:: Available data
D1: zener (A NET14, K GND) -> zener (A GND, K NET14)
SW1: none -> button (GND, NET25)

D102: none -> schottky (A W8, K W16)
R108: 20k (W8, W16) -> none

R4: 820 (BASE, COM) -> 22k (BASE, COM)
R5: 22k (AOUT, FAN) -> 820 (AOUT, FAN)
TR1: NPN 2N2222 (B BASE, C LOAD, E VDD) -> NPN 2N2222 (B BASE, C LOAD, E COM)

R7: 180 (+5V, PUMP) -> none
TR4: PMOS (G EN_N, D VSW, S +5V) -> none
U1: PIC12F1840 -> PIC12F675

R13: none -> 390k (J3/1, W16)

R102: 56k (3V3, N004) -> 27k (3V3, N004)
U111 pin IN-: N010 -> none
::::
• _Requirement_: Word for word, quote all of the data above.

• _Task solution_:
D1: zener (A NET14, K GND) -> zener (A GND, K NET14)
SW1: none -> button (GND, NET25)

D102: none -> schottky (A W8, K W16)
R108: 20k (W8, W16) -> none

R4: 820 (BASE, COM) -> 22k (BASE, COM)
R5: 22k (AOUT, FAN) -> 820 (AOUT, FAN)
TR1: NPN 2N2222 (B BASE, C LOAD, E VDD) -> NPN 2N2222 (B BASE, C LOAD, E COM)

R7: 180 (+5V, PUMP) -> none
TR4: PMOS (G EN_N, D VSW, S +5V) -> none
U1: PIC12F1840 -> PIC12F675

R13: none -> 390k (J3/1, W16)

R102: 56k (3V3, N004) -> 27k (3V3, N004)
U111 pin IN-: N010 -> none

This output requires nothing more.